:: Exercise instructions ::
Filter the data for "left" and copy matching lines.
Dataset extract Block Start
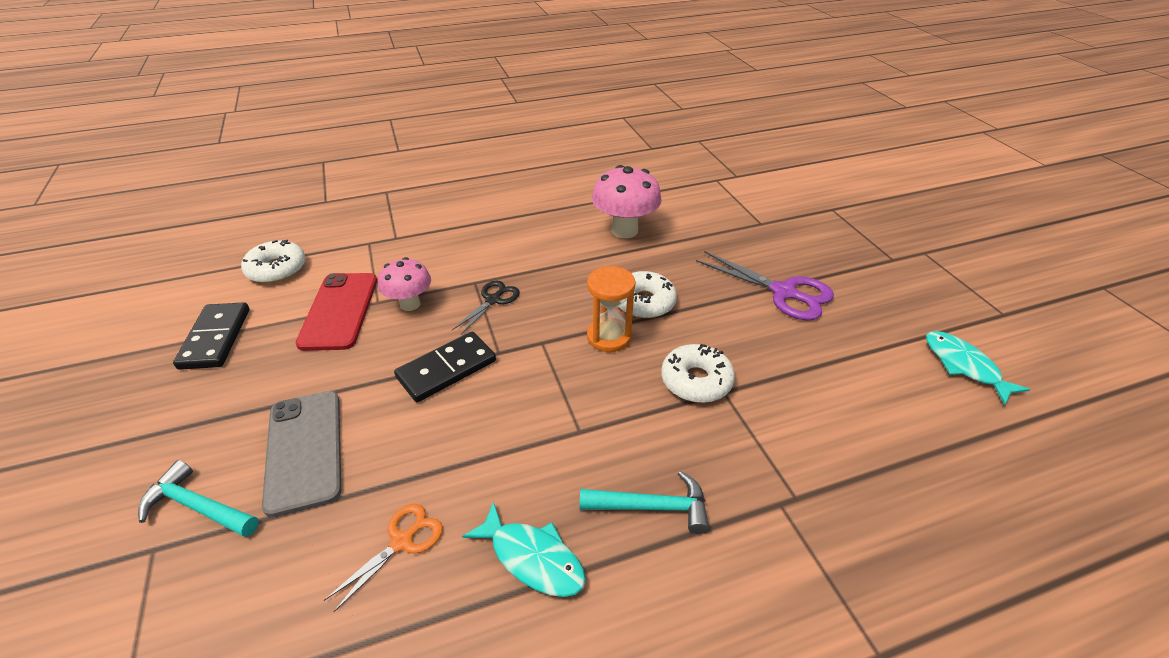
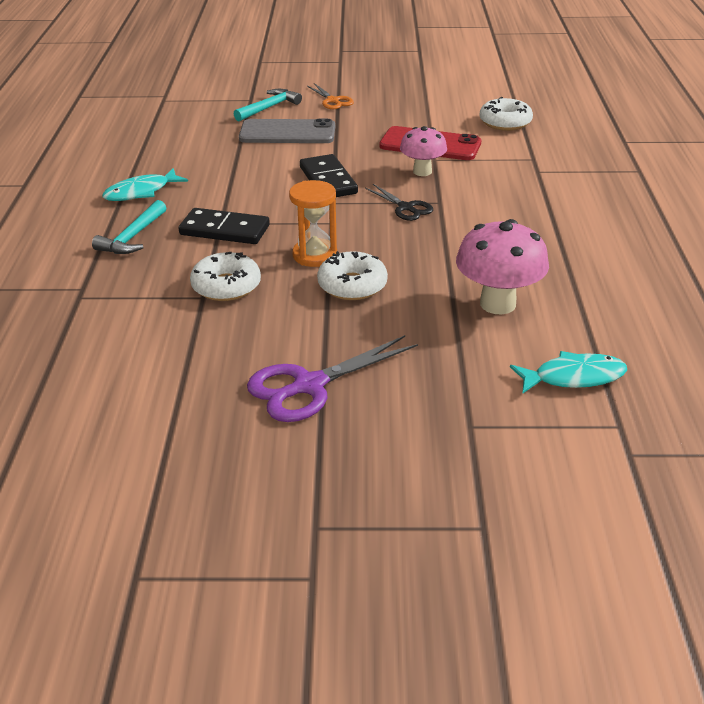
camera: 110 degrees right, 5 degrees down
black domino [173,302,249,370] -> black domino moved to [179,208,270,244]
orange scissors [324,504,443,612] -> orange scissors moved to [307,83,354,109]
turquoise fish [926,331,1030,405] -> turquoise fish moved to [510,351,627,394]

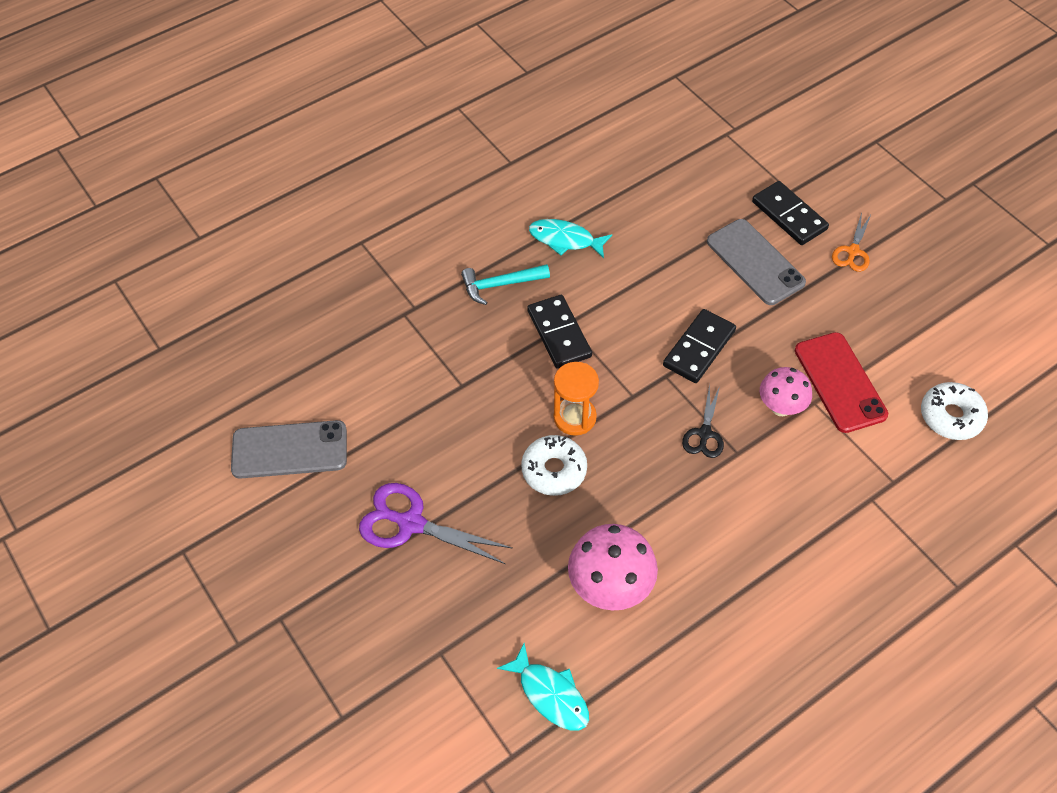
camera: 55 degrees right, 20 degrees up
white donut [190,252,261,301] -> none
turquoise hammer [234,89,302,121] -> black domino [752,181,829,245]
none -> grey phone [231,420,347,479]

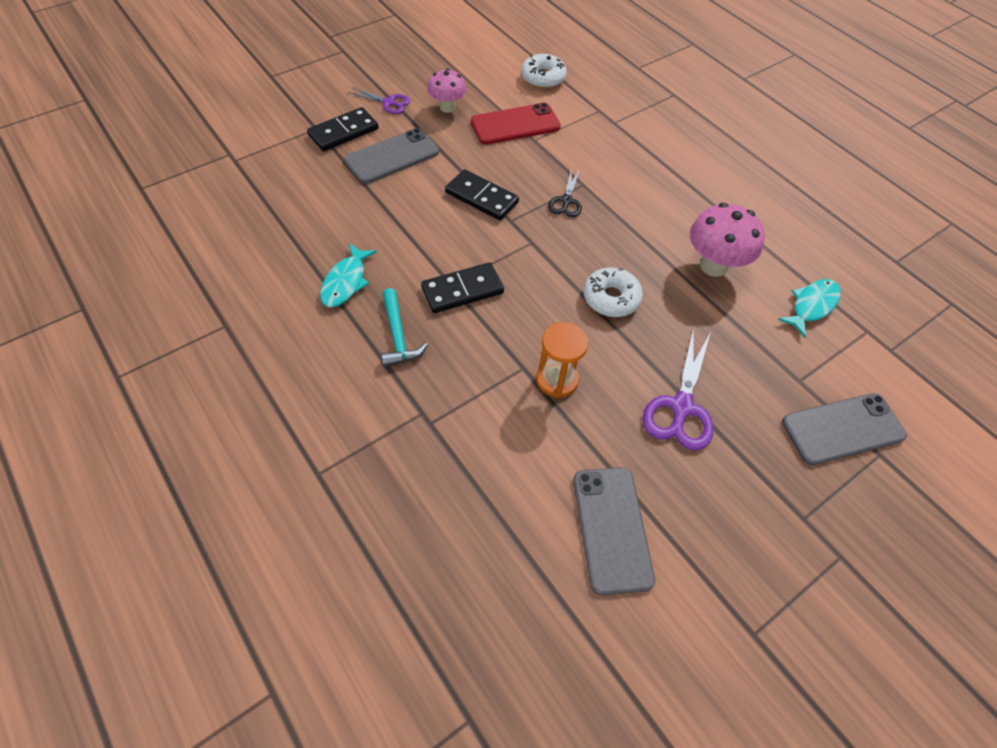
camera: 95 degrees left, 0 degrees up
orange hourglass [554,362,599,436] -> orange hourglass moved to [536,322,589,398]
black scissors [682,384,724,458] -> black scissors turned 90 degrees clockwise [548,169,582,217]
pink mushroom [760,367,812,416] -> pink mushroom moved to [427,68,467,113]
orange scissors [832,212,871,272] -> purple scissors [348,87,410,114]
none -> grey phone [782,393,907,465]

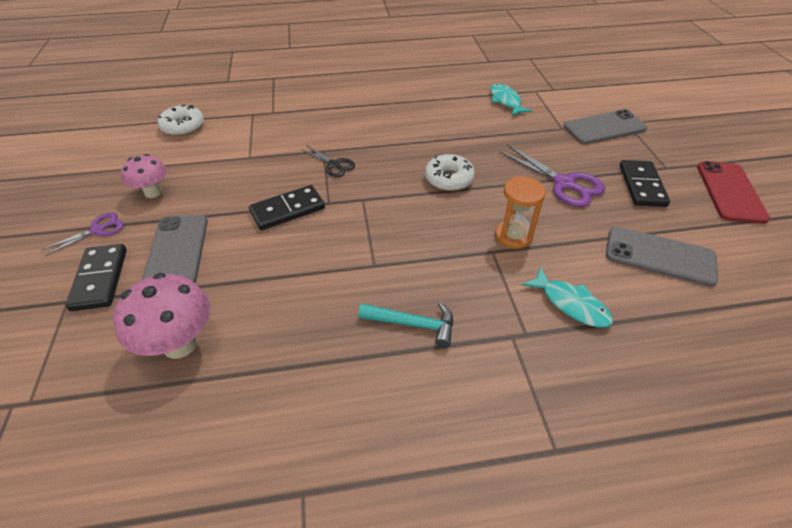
camera: 60 degrees left, 10 degrees down
turquoise fish [320,243,377,307] -> turquoise fish moved to [522,267,613,328]
black domino [421,262,504,313] -> black domino moved to [620,160,670,207]
red phone [471,103,561,145] -> red phone moved to [697,161,770,224]
pink mushroom [690,203,765,277] -> pink mushroom moved to [113,273,210,359]
grey phone [782,393,907,465] -> grey phone turned 60 degrees clockwise [563,109,647,144]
Dataset extract Block End
:: Result for this task ::
camera: 95 degrees left, 0 degrees up
camera: 60 degrees left, 10 degrees down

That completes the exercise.